TASK DESCRIPTION: Each line in the material below must be transcribed exactly; no picture belongs in the copy.

DATA BELOW:
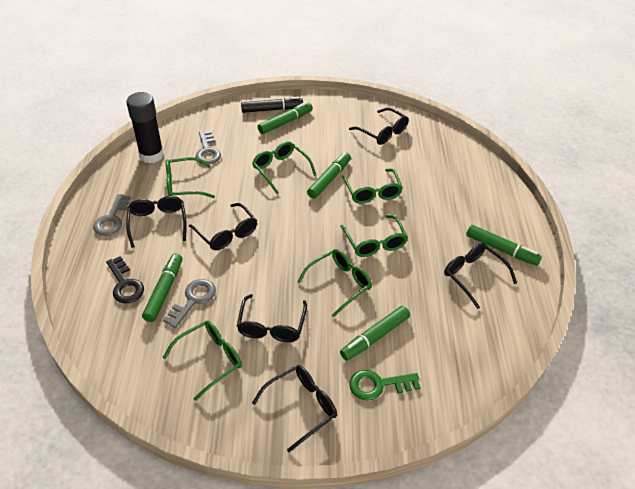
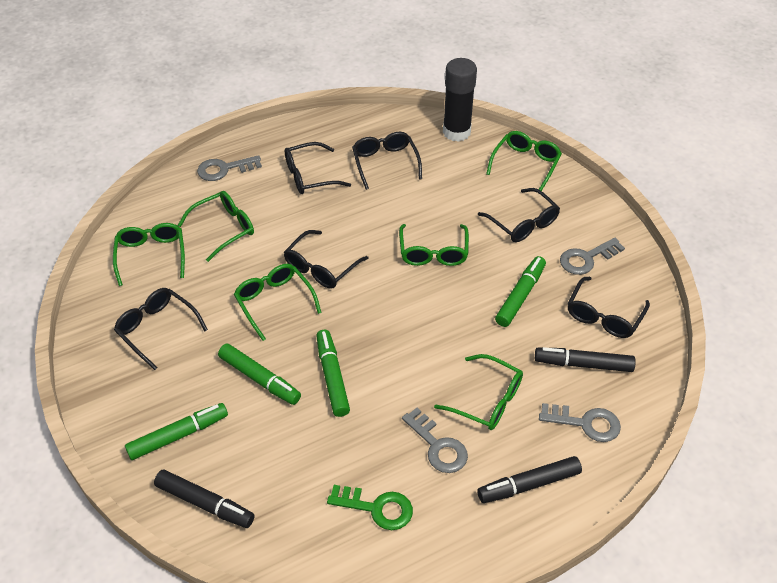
black key: 1 -> 0
black marker: 1 -> 3
green marker: 5 -> 4
grey key: 3 -> 4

SOLUTION TO THIS EXERCISE:
black key: 1 -> 0
black marker: 1 -> 3
green marker: 5 -> 4
grey key: 3 -> 4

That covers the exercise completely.